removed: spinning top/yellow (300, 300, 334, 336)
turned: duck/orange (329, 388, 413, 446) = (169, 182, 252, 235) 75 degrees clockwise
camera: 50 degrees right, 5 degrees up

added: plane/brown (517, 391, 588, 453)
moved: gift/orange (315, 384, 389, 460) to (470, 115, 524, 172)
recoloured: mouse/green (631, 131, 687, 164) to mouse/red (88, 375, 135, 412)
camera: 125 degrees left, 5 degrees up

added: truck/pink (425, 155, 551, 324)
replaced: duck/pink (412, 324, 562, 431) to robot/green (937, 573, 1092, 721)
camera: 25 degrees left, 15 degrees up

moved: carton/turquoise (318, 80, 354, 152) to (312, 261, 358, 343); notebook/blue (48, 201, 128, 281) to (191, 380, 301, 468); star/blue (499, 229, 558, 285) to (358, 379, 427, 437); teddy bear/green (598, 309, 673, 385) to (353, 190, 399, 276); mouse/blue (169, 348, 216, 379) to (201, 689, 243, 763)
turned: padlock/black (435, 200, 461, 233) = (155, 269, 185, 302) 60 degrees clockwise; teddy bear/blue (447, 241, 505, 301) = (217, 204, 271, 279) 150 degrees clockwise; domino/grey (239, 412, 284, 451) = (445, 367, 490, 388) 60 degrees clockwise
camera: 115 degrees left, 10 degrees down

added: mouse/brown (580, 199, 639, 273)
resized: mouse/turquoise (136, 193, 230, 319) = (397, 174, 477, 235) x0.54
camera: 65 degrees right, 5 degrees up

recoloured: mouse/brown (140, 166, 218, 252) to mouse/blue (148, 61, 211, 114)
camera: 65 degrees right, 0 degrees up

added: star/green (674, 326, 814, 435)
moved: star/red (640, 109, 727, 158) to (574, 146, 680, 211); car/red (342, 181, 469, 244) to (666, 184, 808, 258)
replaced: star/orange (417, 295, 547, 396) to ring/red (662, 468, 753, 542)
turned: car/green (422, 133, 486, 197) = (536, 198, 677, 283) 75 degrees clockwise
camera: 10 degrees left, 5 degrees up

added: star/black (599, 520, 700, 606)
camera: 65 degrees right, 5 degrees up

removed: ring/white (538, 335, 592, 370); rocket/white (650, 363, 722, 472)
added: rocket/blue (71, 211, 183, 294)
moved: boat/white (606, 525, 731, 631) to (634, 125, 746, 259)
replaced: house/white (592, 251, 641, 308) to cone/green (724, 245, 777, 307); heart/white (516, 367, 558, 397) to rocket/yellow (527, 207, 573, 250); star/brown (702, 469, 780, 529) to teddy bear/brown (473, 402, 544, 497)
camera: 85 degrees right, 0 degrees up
::::::::
### Exercise brief:
Using the data above, reproduce exactly the lines from the line that contains "camera: 65 degrees right, 0 degrees up" through the line that contains "moved: boat/white (606, 525, 731, 631)", including both.

### Output of the task:
camera: 65 degrees right, 0 degrees up

added: star/green (674, 326, 814, 435)
moved: star/red (640, 109, 727, 158) to (574, 146, 680, 211); car/red (342, 181, 469, 244) to (666, 184, 808, 258)
replaced: star/orange (417, 295, 547, 396) to ring/red (662, 468, 753, 542)
turned: car/green (422, 133, 486, 197) = (536, 198, 677, 283) 75 degrees clockwise
camera: 10 degrees left, 5 degrees up

added: star/black (599, 520, 700, 606)
camera: 65 degrees right, 5 degrees up

removed: ring/white (538, 335, 592, 370); rocket/white (650, 363, 722, 472)
added: rocket/blue (71, 211, 183, 294)
moved: boat/white (606, 525, 731, 631) to (634, 125, 746, 259)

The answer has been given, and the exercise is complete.